[Provided material — start]
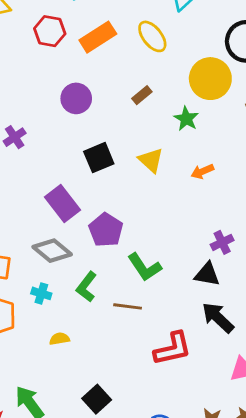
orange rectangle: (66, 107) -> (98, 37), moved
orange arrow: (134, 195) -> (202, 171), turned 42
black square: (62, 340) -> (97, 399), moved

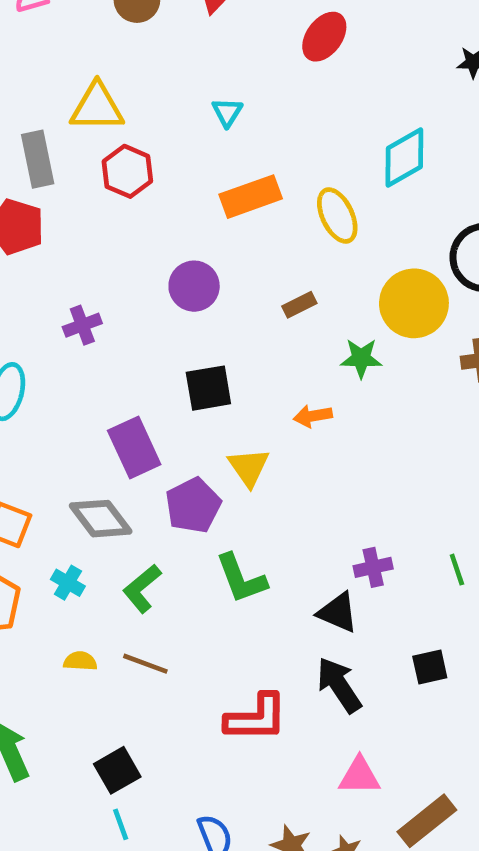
red hexagon: (50, 31) -> (127, 171), moved
green star: (186, 119) -> (361, 358), turned 30
yellow triangle: (151, 160) -> (249, 467), moved
orange arrow: (202, 171) -> (313, 416), moved
brown line: (128, 306) -> (145, 664), moved

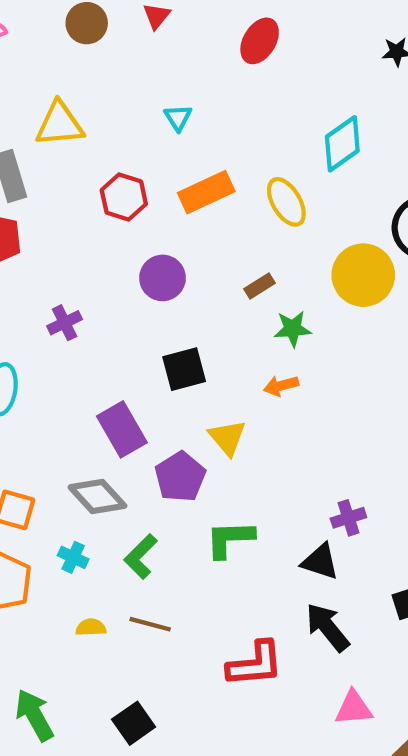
red hexagon: (127, 171) -> (124, 197), moved
green star: (361, 358) -> (293, 329), moved
green L-shape: (241, 578) -> (230, 539), turned 114

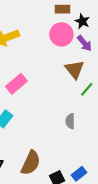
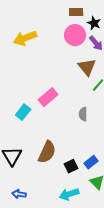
pink rectangle: (16, 84) -> (48, 97), moved

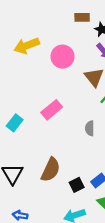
pink circle: (75, 35) -> (63, 57), moved
cyan rectangle: (23, 112) -> (15, 123), moved

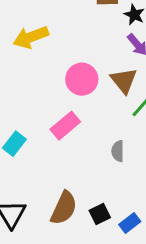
pink circle: (63, 57) -> (82, 79), moved
black square: (77, 185) -> (100, 214), moved

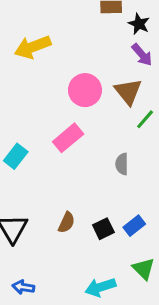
brown semicircle: (64, 208) -> (67, 222), size x0.6
blue rectangle: (130, 223) -> (134, 226), moved

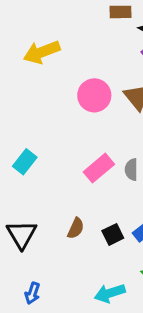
pink rectangle: (68, 138) -> (99, 168), moved
blue arrow: (23, 287) -> (32, 293), turned -80

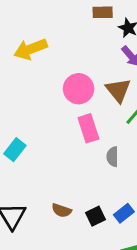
pink rectangle: (99, 168) -> (88, 128), moved, turned -68
brown semicircle: (76, 228) -> (62, 210), turned 84

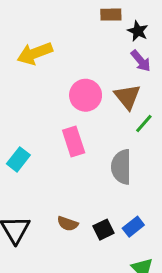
pink rectangle: (88, 128) -> (74, 142), moved
gray semicircle: (113, 157) -> (121, 167), size x1.6

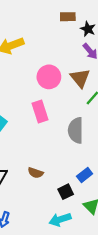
black square: (103, 230) -> (66, 192), moved

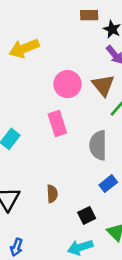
brown semicircle: (36, 173) -> (52, 194), turned -112
blue rectangle: (85, 175) -> (108, 184), moved

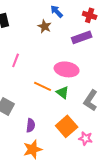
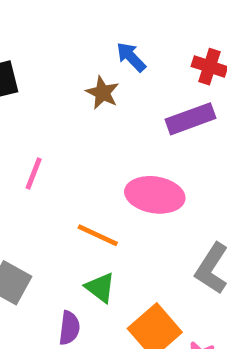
green triangle: (63, 92) -> (100, 288), moved

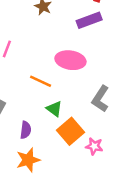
green triangle: (100, 288) -> (54, 109), moved

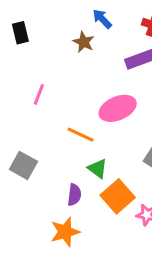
pink ellipse: (70, 60) -> (118, 108), turned -32
purple semicircle: (26, 130) -> (74, 195), moved

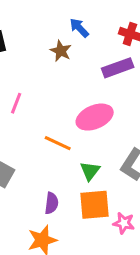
green triangle: (98, 169) -> (90, 171), moved, turned 30
orange square: (118, 196) -> (95, 205), turned 36

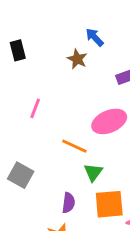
green triangle: (90, 171) -> (93, 172), moved

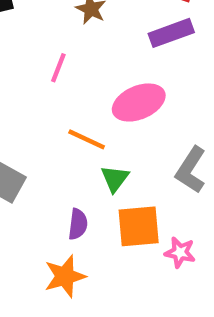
pink line: (35, 108) -> (58, 68), moved

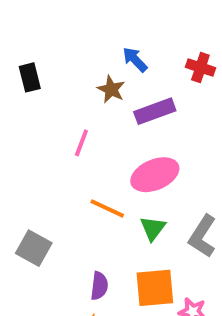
purple rectangle: (171, 33) -> (155, 111), moved
green triangle: (115, 179) -> (153, 228), moved

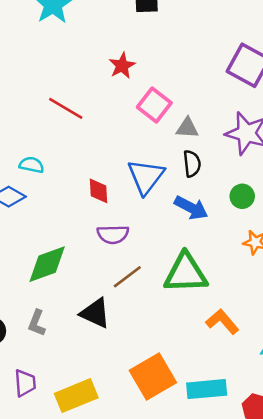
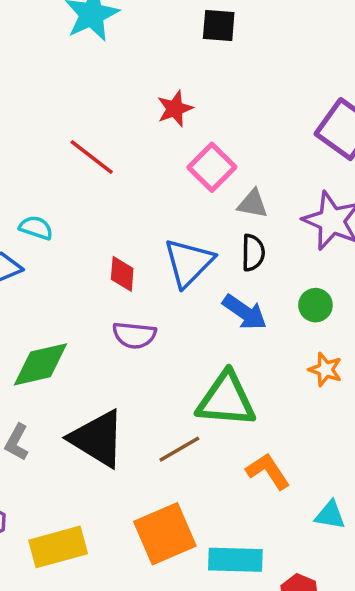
brown line: (127, 277) -> (179, 449), moved
black triangle: (95, 313) -> (98, 439), size x1.4

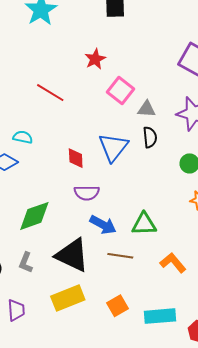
blue arrow: (245, 312) -> (103, 225), moved
green triangle: (226, 400) -> (144, 224), size x0.7
brown line: (179, 449) -> (120, 256), turned 45
orange square: (165, 534) -> (117, 306), size x0.6
yellow rectangle: (58, 547) -> (68, 298), moved

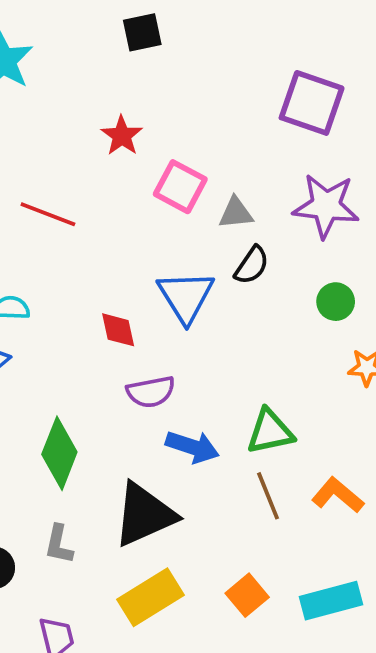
black semicircle: (150, 137) -> (252, 265), turned 50
green diamond: (34, 216) -> (59, 453), turned -39
black triangle: (72, 255) -> (144, 515), turned -39
brown line: (120, 256) -> (268, 496), moved, turned 70

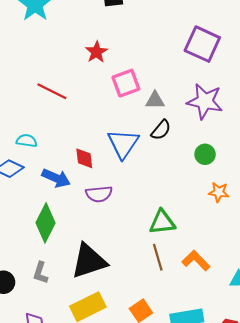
pink square: (180, 187) -> (126, 83), turned 36
blue arrow: (192, 447) -> (56, 178), moved

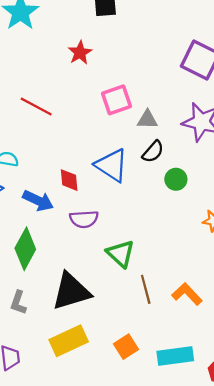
red star: (96, 52) -> (80, 53), moved
blue triangle: (123, 144) -> (112, 165), turned -32
green circle: (205, 154) -> (176, 179), moved
green triangle: (162, 222) -> (121, 254), moved, turned 48

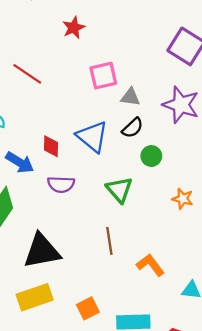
green triangle: (121, 254) -> (119, 190), moved
brown line: (146, 289) -> (109, 241), moved

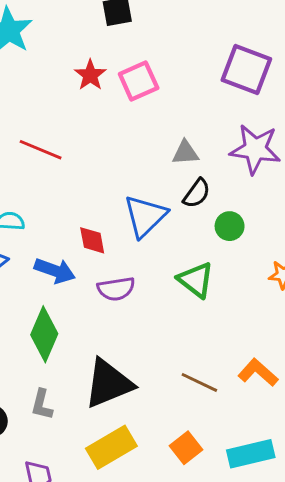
pink square: (103, 76) -> (139, 81), moved
blue triangle: (92, 137) -> (145, 216), turned 48
brown line: (109, 241) -> (199, 382), moved, turned -44

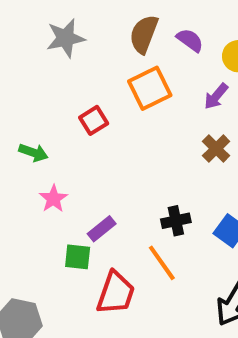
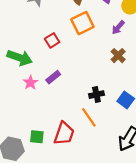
green arrow: (33, 153) -> (20, 58), size x1.6
purple rectangle: (102, 229) -> (53, 77), moved
green square: (78, 257) -> (37, 137), moved

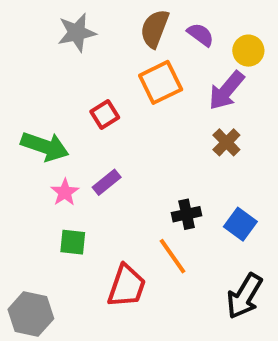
purple arrow: (118, 27) -> (226, 90), size x1.5
green square: (37, 137) -> (73, 242), moved

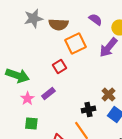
brown semicircle: (155, 29) -> (58, 24), moved, turned -108
red square: (105, 114) -> (59, 66), moved
brown cross: (226, 142) -> (108, 94), moved

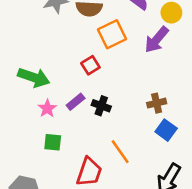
brown cross: (108, 94) -> (157, 103), turned 32
black cross: (88, 109) -> (101, 106), moved, turned 32

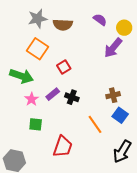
orange square: (112, 34) -> (38, 49), moved, turned -30
orange line: (120, 152) -> (95, 124), moved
[Provided material — finish]
What you have to do: Scan the entries above and report the number of lines that contain the word "yellow", with no added text.

Task output: 2